DIRECTIONS - Copy each line of the records exactly, stopping only after the line that contains "(235, 336) = (292, 166): black" has been written, and leave pictures out.

Scene comparison data:
※ ※ ※
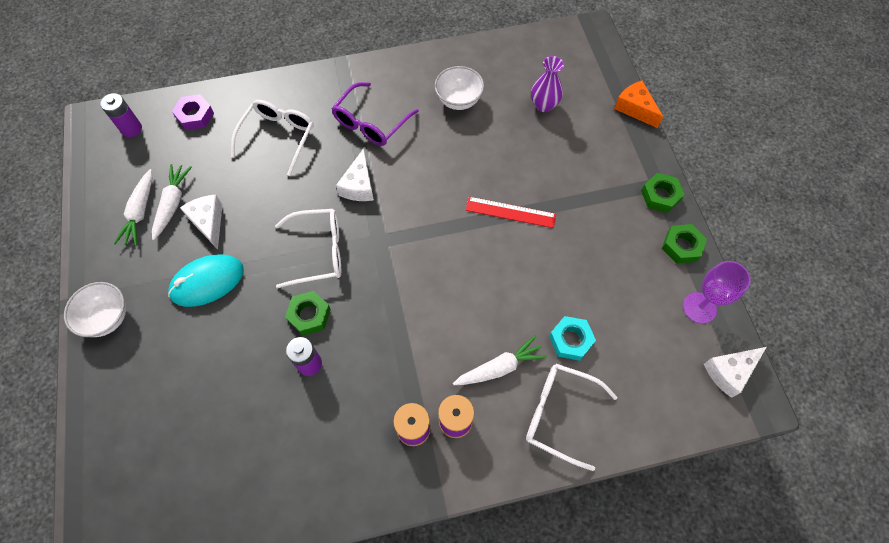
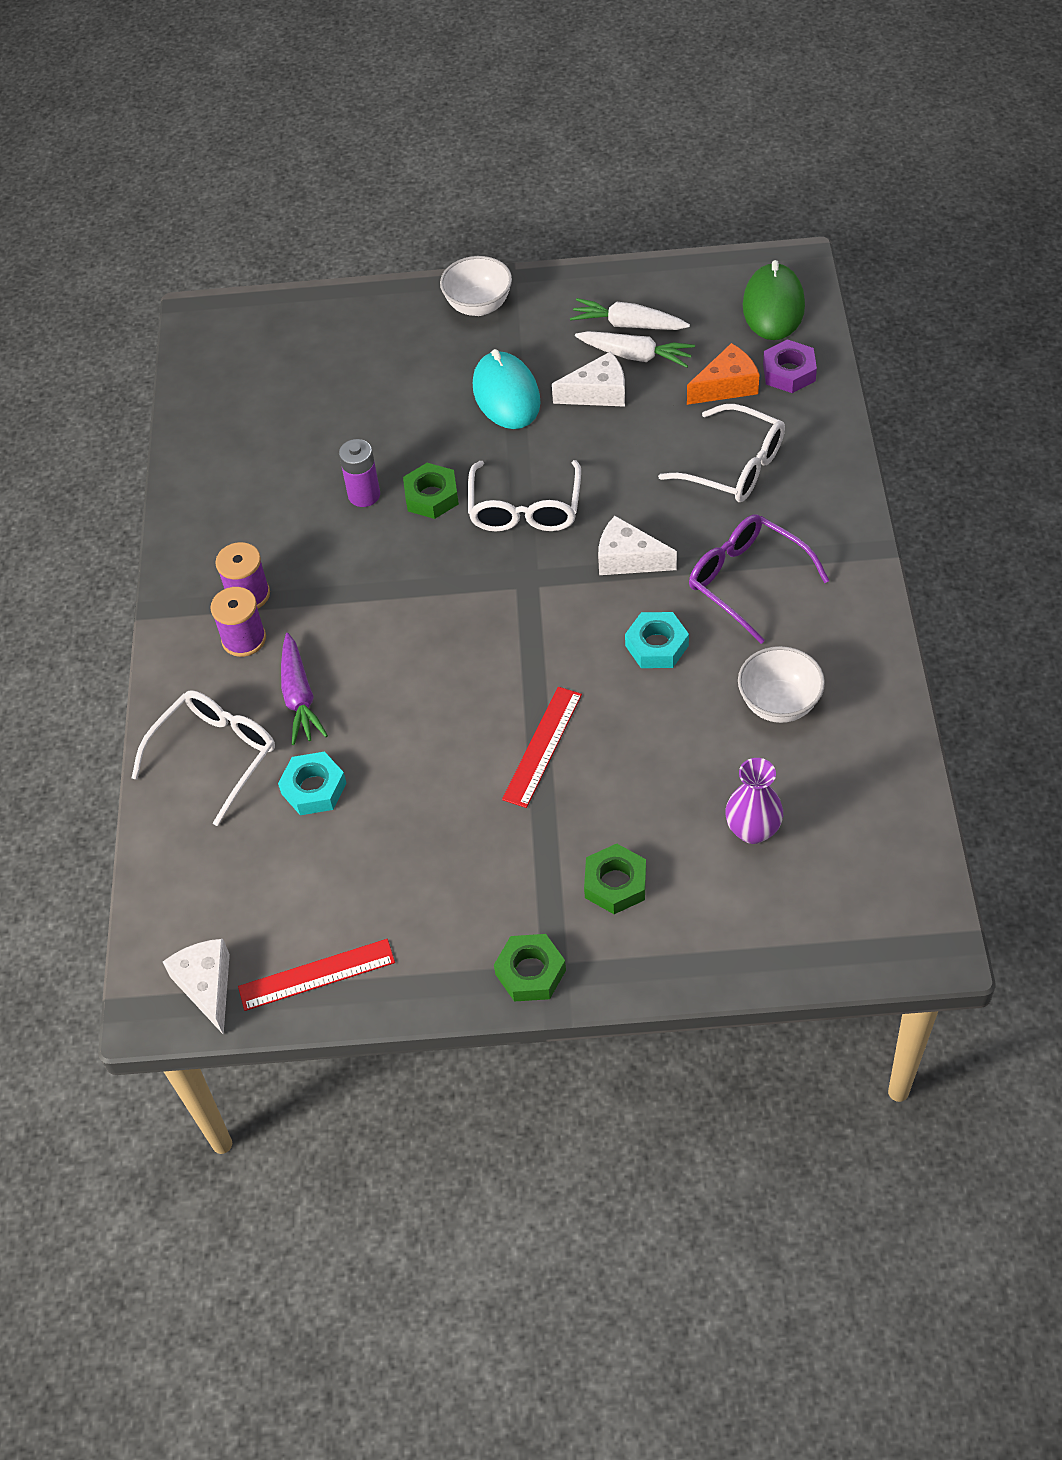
camera: 105 degrees right, 10 degrees down
(131, 129) = (773, 306): purple battery -> green mouse
(426, 162) = (656, 645): none -> turquoise nut
(499, 367) = (299, 697): white carrot -> purple carrot
(635, 109) = (725, 978): orange cheese -> orange cheese (726, 386)
(682, 246) = (427, 979): green nut -> green nut (615, 884)
(699, 307) = (316, 974): purple goblet -> red ruler

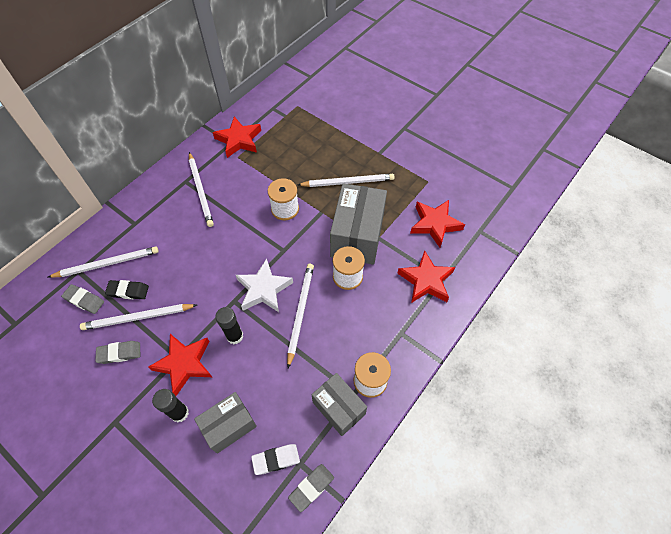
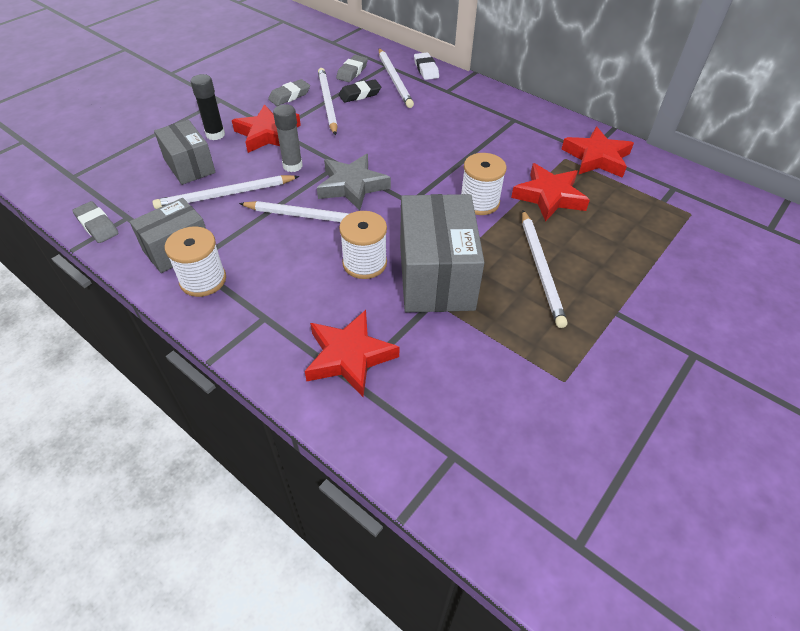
camera: 90 degrees right, 10 degrees down
(119, 353) = (289, 96): grey eraser -> grey eraser turned 60 degrees clockwise
(128, 291) = (360, 94): black eraser -> black eraser turned 60 degrees clockwise
(201, 190) = (501, 131): white pencil -> white pencil (226, 194)
(235, 336) = (292, 166): black glue stick -> grey glue stick
(264, 289) = (352, 186): white star -> grey star
(276, 460) = (139, 199): white eraser -> white eraser (426, 69)
(357, 236) = (436, 276): grey box -> grey box turned 75 degrees clockwise
(435, 224) = (464, 381): red star -> red star (549, 196)

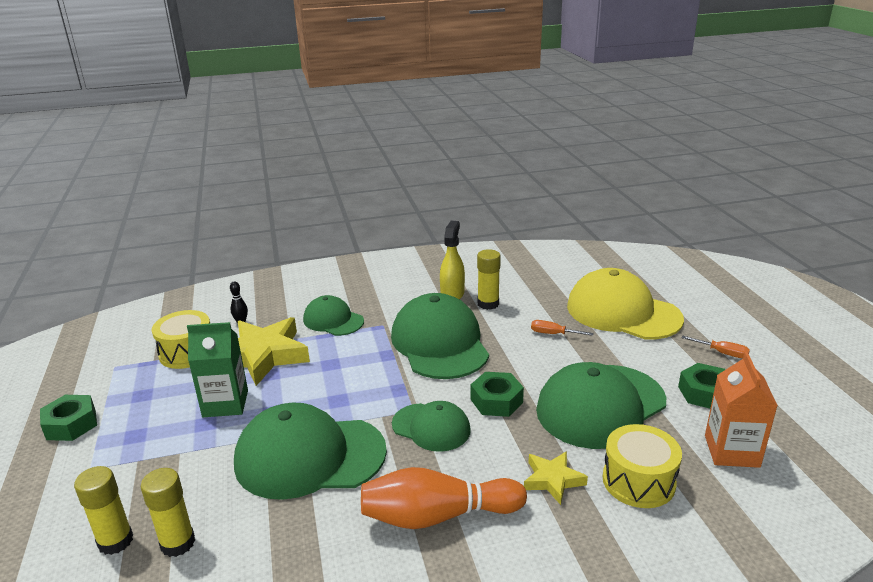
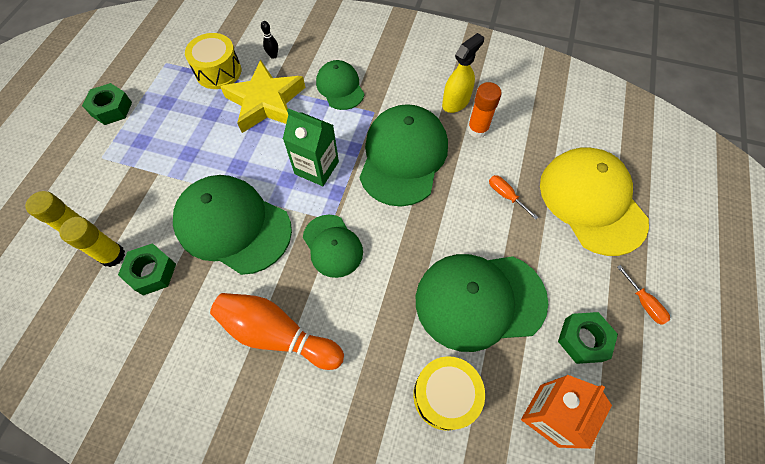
camera: 30 degrees right, 35 degrees up
(225, 403) = (212, 140): green carton -> green carton (316, 168)
(488, 304) = (477, 129): yellow glue stick -> orange glue stick
(496, 401) = (400, 246): green nut -> green nut (152, 272)
(552, 480) = (381, 352): yellow star -> none

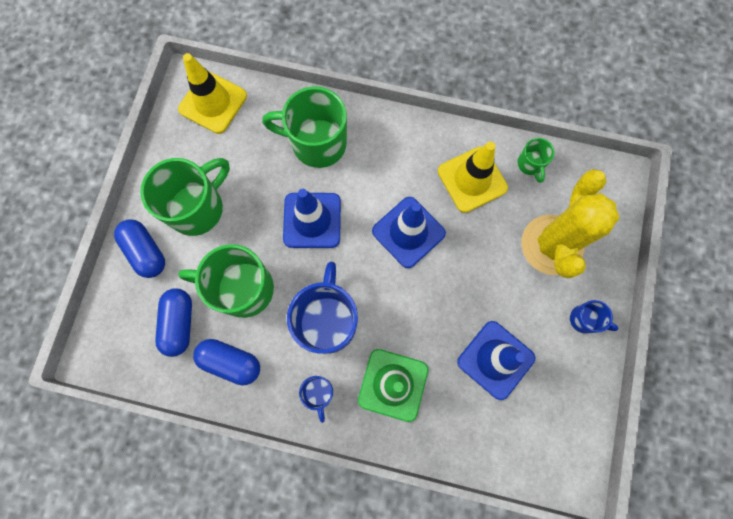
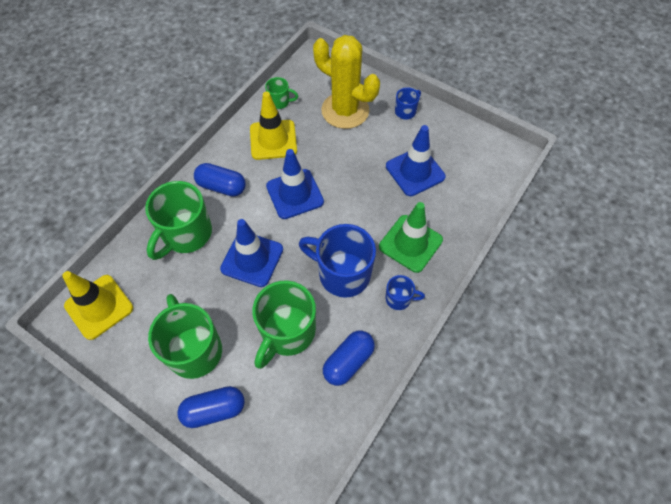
camera: 70 degrees left, 15 degrees down
(179, 323) = (296, 397): blue capsule -> blue capsule (221, 186)

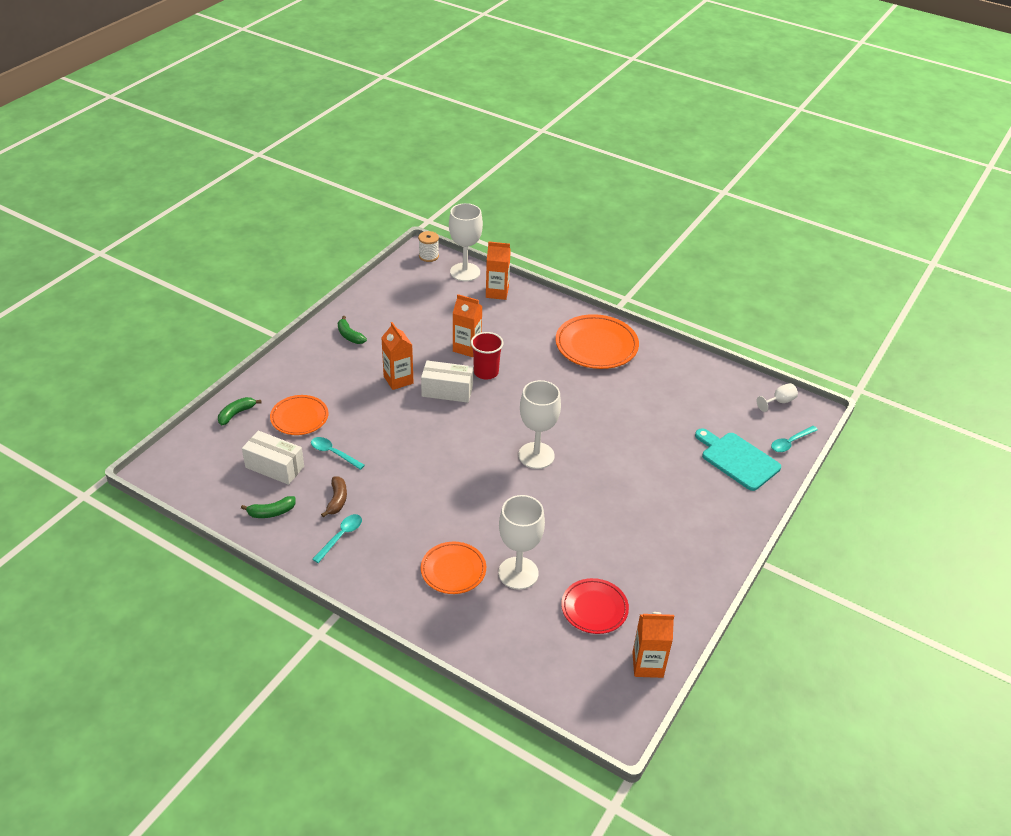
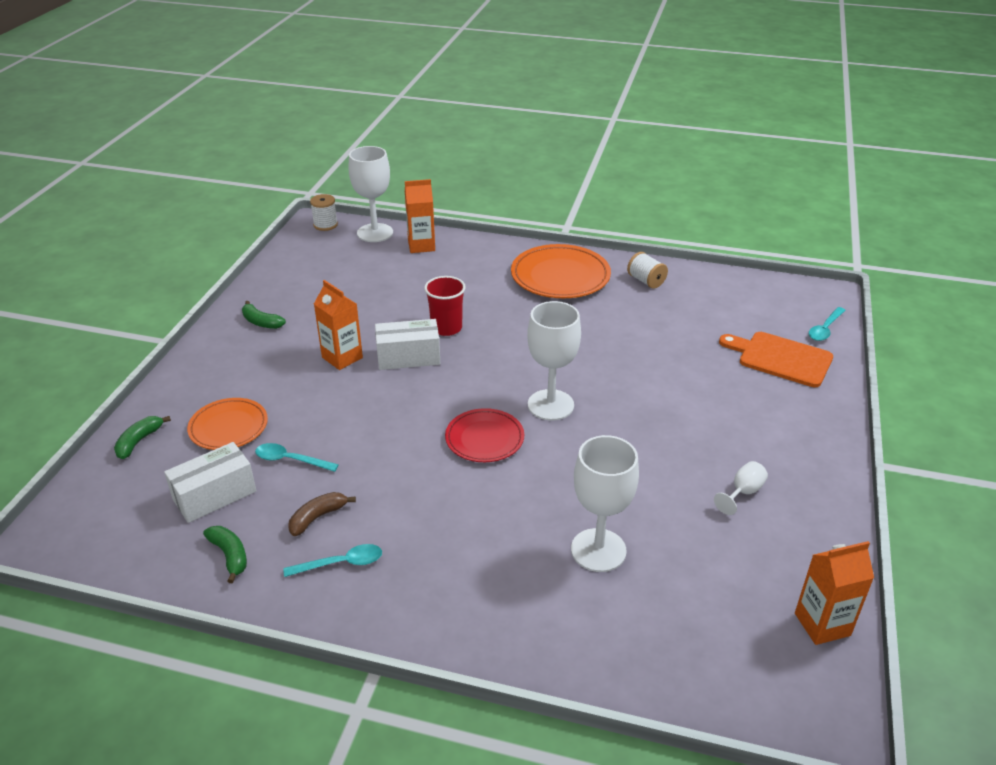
camera: 15 degrees left, 5 degrees down
(271, 512) = (230, 555): green banana -> green banana turned 90 degrees counterclockwise
(274, 467) = (215, 495): white box -> white box turned 45 degrees counterclockwise
(337, 500) = (317, 517): brown banana -> brown banana turned 120 degrees counterclockwise
(341, 537) = (341, 563): turquoise spoon -> turquoise spoon turned 60 degrees clockwise
(453, 570) = (512, 568): orange plate -> none
(467, 348) = (412, 307): orange carton -> none
(594, 608) = (716, 569): red plate -> red plate (484, 439)
(665, 365) = (646, 281): none -> white spool
(737, 459) = (780, 358): turquoise cutting board -> orange cutting board
(779, 402) = (787, 292): white goblet -> white goblet (743, 492)

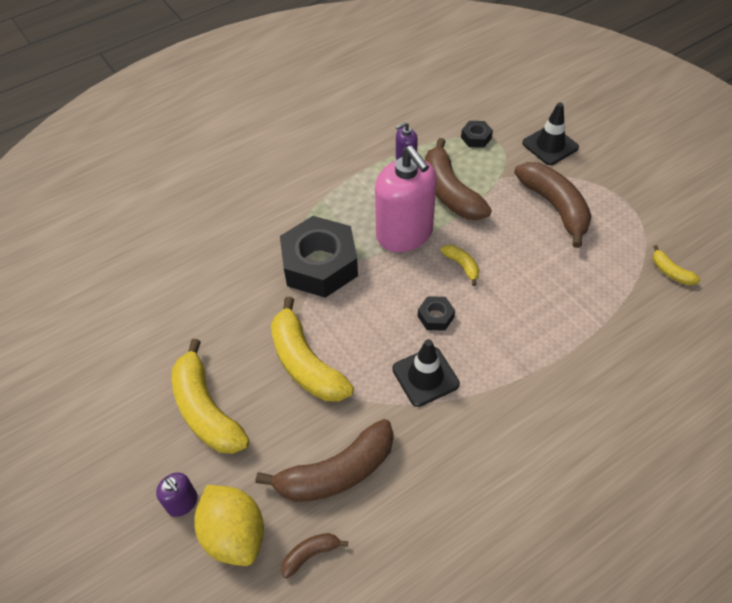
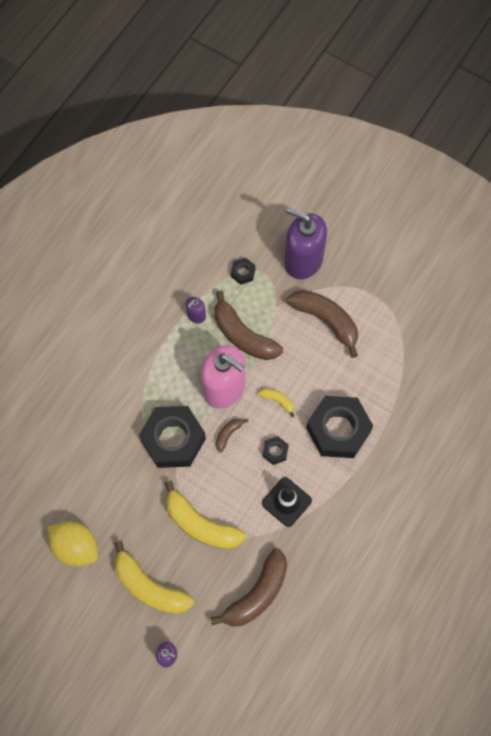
camera: 25 degrees left, 15 degrees up
(234, 534) = (211, 661): yellow lemon -> yellow lemon (75, 547)
(311, 554) = (265, 653): brown banana -> brown banana (228, 434)
(526, 320) = (338, 430): none -> black nut
(550, 145) = (303, 260): black traffic cone -> purple soap dispenser
(670, 272) = (424, 351): yellow banana -> none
※ ※ ※
ANSWER TO THIS PROBLEM -
camera: 105 degrees right, 10 degrees down
(131, 129) = (773, 306): purple battery -> green mouse
(426, 162) = (656, 645): none -> turquoise nut
(499, 367) = (299, 697): white carrot -> purple carrot
(635, 109) = (725, 978): orange cheese -> orange cheese (726, 386)
(682, 246) = (427, 979): green nut -> green nut (615, 884)
(699, 307) = (316, 974): purple goblet -> red ruler

camera: 90 degrees right, 10 degrees down
(119, 353) = (289, 96): grey eraser -> grey eraser turned 60 degrees clockwise
(128, 291) = (360, 94): black eraser -> black eraser turned 60 degrees clockwise
(201, 190) = (501, 131): white pencil -> white pencil (226, 194)
(235, 336) = (292, 166): black glue stick -> grey glue stick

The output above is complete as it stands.